## Problem to work on
The lines wanted are those in the data below that include "pink".

+---+

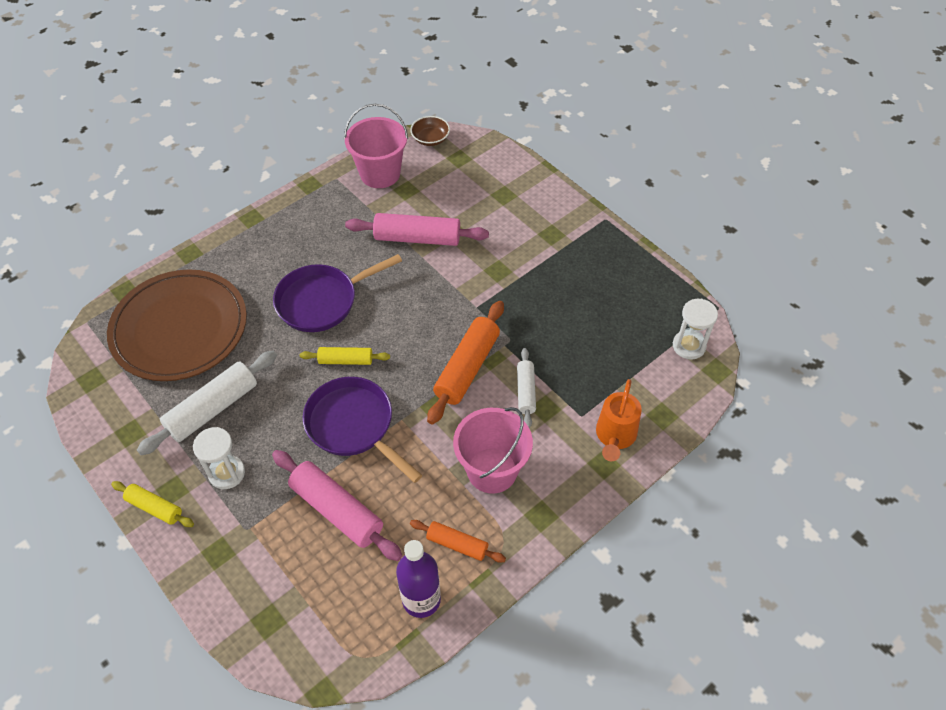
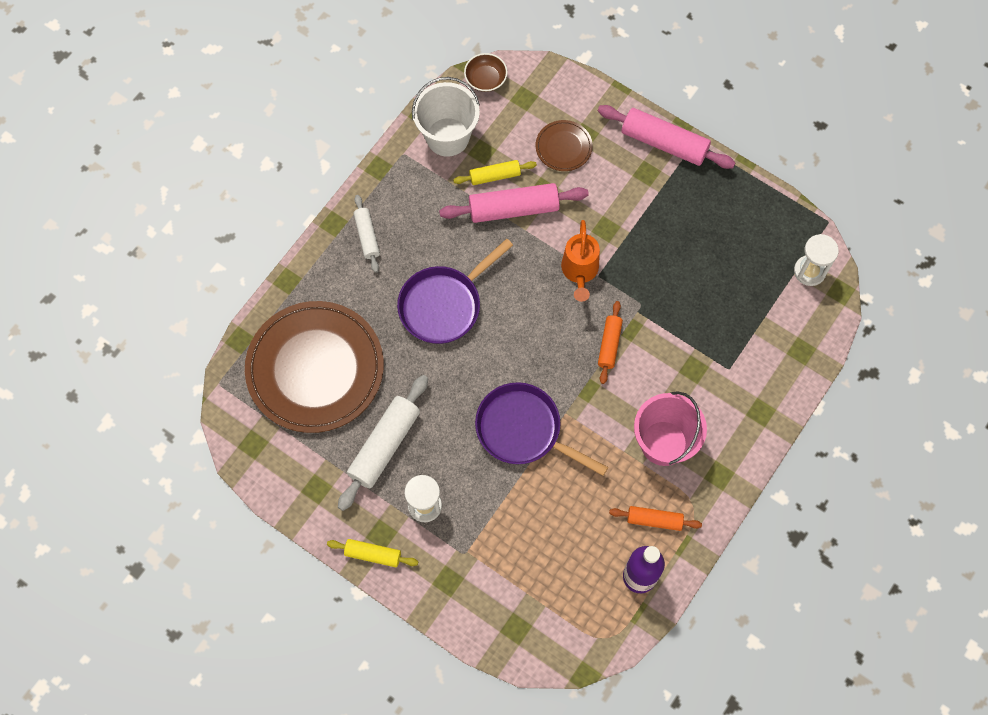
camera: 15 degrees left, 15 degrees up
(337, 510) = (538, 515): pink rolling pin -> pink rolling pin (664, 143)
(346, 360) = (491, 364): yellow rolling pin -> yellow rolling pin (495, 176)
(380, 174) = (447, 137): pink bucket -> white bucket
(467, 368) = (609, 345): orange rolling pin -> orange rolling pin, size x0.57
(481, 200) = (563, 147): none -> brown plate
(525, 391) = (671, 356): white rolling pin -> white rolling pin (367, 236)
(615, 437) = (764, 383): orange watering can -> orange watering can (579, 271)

+---+

## Your response
(337, 510) = (538, 515): pink rolling pin -> pink rolling pin (664, 143)
(380, 174) = (447, 137): pink bucket -> white bucket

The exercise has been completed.